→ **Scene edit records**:

────────────────────────────────────────

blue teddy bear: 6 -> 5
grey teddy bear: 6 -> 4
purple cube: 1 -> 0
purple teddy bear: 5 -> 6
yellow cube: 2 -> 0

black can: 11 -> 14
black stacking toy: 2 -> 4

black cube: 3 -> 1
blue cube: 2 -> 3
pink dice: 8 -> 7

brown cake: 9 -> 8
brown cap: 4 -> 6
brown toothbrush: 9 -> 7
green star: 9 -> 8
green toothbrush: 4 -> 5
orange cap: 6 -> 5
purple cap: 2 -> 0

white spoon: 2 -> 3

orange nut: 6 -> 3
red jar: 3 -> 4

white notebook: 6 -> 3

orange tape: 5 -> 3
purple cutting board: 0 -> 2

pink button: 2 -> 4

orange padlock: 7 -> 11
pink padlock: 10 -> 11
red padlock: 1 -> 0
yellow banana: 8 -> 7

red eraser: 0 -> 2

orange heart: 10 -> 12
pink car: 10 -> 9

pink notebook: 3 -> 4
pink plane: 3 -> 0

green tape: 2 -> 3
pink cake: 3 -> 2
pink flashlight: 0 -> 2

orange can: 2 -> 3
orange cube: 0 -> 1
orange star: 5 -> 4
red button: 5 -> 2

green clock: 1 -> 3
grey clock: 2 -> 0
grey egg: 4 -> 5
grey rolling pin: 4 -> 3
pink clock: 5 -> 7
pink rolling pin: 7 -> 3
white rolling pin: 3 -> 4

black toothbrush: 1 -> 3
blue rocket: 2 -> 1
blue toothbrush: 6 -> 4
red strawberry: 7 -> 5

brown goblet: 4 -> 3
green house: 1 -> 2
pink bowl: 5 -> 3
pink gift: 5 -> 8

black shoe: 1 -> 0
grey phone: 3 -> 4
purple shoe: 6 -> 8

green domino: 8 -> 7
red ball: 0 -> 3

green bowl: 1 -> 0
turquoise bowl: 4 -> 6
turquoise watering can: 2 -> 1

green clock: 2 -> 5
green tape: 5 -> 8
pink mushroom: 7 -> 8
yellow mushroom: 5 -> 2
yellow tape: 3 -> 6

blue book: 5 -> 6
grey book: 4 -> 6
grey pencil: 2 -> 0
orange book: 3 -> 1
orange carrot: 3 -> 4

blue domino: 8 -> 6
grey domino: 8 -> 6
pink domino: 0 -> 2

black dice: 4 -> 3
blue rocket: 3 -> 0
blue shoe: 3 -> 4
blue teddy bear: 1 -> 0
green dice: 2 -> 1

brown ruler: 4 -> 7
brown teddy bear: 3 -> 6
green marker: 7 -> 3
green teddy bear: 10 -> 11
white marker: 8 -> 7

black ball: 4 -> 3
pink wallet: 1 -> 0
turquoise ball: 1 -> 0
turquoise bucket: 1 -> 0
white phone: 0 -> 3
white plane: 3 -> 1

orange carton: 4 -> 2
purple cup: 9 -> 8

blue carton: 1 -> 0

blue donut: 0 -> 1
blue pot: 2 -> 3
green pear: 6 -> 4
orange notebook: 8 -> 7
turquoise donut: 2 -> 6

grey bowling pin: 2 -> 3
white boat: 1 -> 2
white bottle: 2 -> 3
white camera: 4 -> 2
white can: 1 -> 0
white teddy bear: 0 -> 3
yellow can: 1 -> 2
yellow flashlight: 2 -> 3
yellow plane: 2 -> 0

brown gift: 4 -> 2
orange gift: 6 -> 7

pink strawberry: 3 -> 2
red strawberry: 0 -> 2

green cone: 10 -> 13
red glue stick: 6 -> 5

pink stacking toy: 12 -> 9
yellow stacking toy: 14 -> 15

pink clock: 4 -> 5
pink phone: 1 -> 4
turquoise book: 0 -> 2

────────────────────────────────────────

→ **Problem to solve**: Give back every line from the beginning of the records through the line holding "orange nut: 6 -> 3", exactly as it reads, and leave out the rest.

→ **Exercise answer**:
blue teddy bear: 6 -> 5
grey teddy bear: 6 -> 4
purple cube: 1 -> 0
purple teddy bear: 5 -> 6
yellow cube: 2 -> 0

black can: 11 -> 14
black stacking toy: 2 -> 4

black cube: 3 -> 1
blue cube: 2 -> 3
pink dice: 8 -> 7

brown cake: 9 -> 8
brown cap: 4 -> 6
brown toothbrush: 9 -> 7
green star: 9 -> 8
green toothbrush: 4 -> 5
orange cap: 6 -> 5
purple cap: 2 -> 0

white spoon: 2 -> 3

orange nut: 6 -> 3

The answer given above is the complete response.